- _SUPPLIED RECORDS_
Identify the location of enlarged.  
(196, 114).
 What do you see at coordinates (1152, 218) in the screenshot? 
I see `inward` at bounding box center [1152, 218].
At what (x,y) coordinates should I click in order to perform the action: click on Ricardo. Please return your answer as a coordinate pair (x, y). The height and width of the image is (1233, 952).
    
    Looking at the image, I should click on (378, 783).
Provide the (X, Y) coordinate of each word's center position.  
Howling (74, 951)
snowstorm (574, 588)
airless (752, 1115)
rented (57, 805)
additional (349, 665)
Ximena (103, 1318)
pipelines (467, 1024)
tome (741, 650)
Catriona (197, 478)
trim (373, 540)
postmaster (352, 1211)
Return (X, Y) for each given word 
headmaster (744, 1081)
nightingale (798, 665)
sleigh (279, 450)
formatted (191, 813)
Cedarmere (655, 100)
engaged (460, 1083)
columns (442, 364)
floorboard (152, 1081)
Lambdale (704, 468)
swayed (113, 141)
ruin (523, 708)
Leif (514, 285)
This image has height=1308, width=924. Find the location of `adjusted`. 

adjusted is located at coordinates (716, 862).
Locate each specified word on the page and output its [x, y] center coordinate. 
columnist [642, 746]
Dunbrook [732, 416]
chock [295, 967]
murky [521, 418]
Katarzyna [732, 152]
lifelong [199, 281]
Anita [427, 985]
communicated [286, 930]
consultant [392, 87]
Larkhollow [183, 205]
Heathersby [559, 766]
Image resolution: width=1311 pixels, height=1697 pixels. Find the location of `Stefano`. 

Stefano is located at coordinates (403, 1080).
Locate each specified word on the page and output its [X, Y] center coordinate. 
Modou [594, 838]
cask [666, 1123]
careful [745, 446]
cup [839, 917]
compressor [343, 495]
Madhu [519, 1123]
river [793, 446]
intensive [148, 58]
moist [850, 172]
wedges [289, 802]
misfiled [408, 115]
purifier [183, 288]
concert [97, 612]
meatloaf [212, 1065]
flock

- _REQUIREMENT_
How many lines of the records above contain the string "page"? Case counts. Reply with the number alone.

- _OUTPUT_
2